> [YOUR INSTRUCTIONS]:
Please give the entries again in full and exactly, without any picture.

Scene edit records
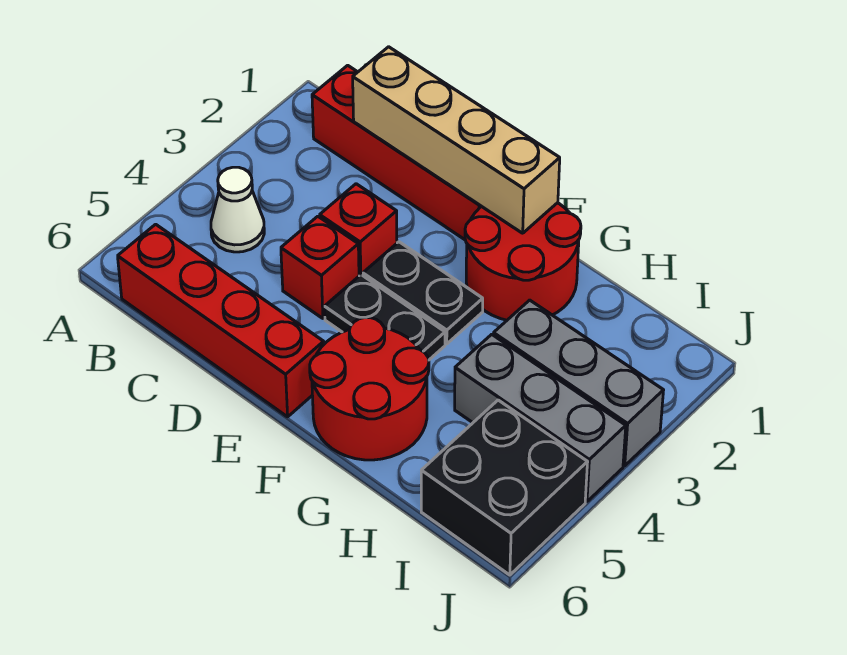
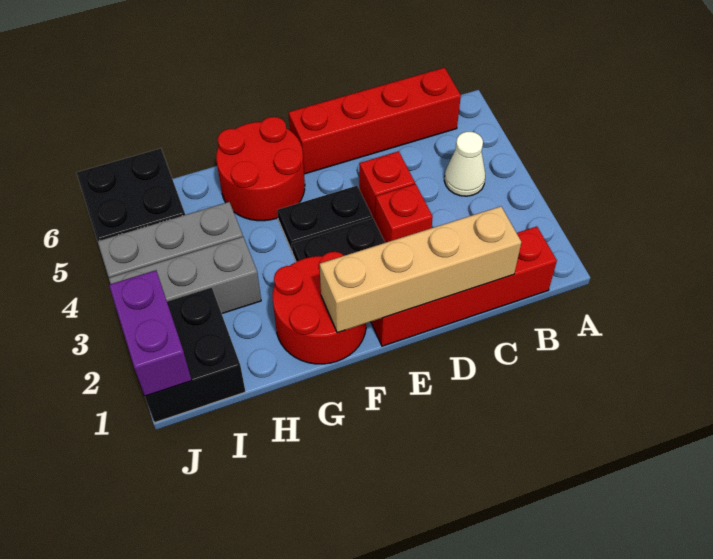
none -> black brick I1:J2 level 1
none -> purple brick J1:J2 level 2

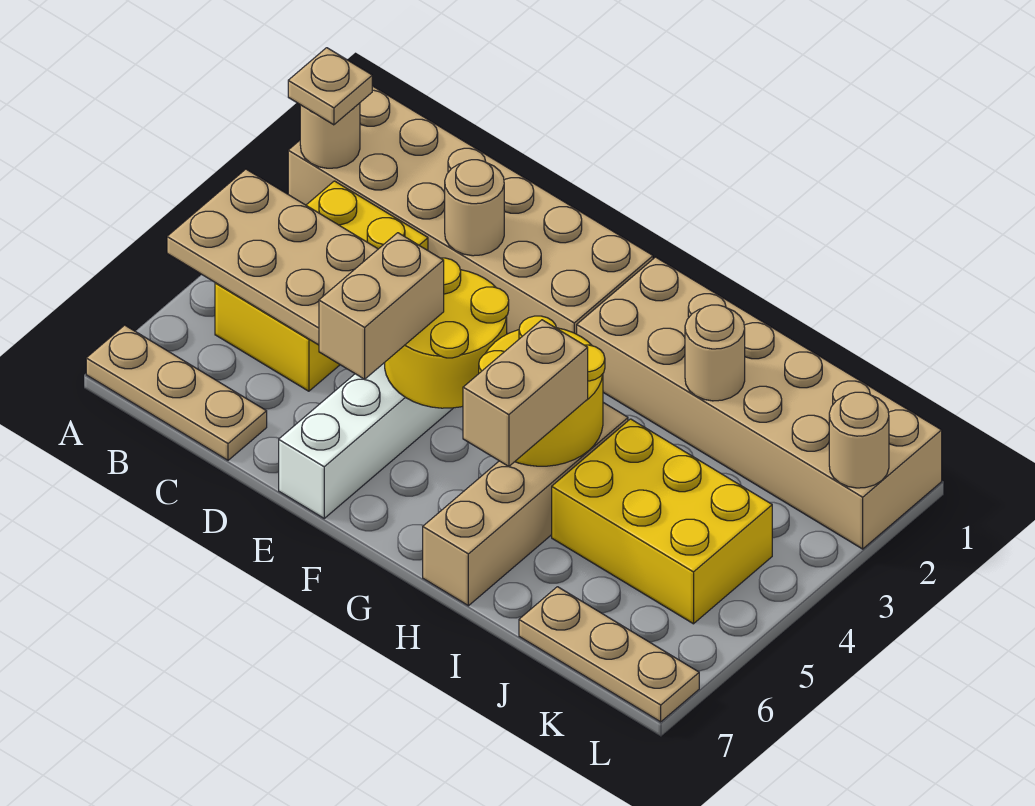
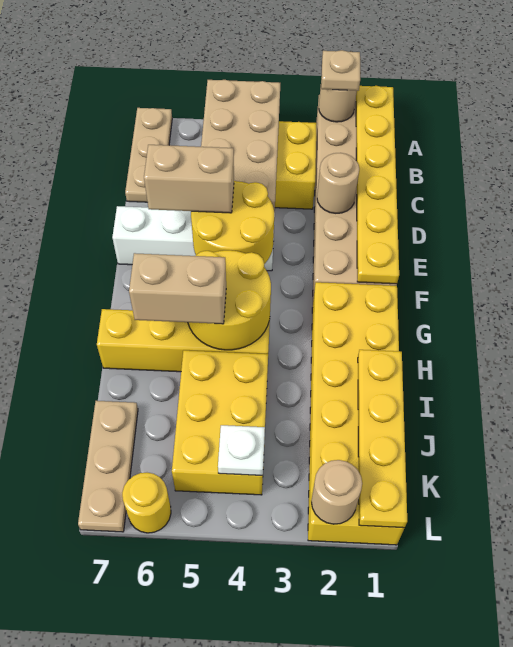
none -> yellow plate A1:F1 level 2
tan brick G1:L2 level 1 -> yellow brick G1:L2 level 1
tan brick H4:H7 level 1 -> yellow brick H4:H7 level 1
none -> yellow plate I1:L1 level 2
tan round brick I2 level 2 -> none
none -> white plate K4 level 2
none -> yellow round brick L6 level 1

> [SOLVED PROBLEM]:
none -> black brick I1:J2 level 1
none -> purple brick J1:J2 level 2

none -> yellow plate A1:F1 level 2
tan brick G1:L2 level 1 -> yellow brick G1:L2 level 1
tan brick H4:H7 level 1 -> yellow brick H4:H7 level 1
none -> yellow plate I1:L1 level 2
tan round brick I2 level 2 -> none
none -> white plate K4 level 2
none -> yellow round brick L6 level 1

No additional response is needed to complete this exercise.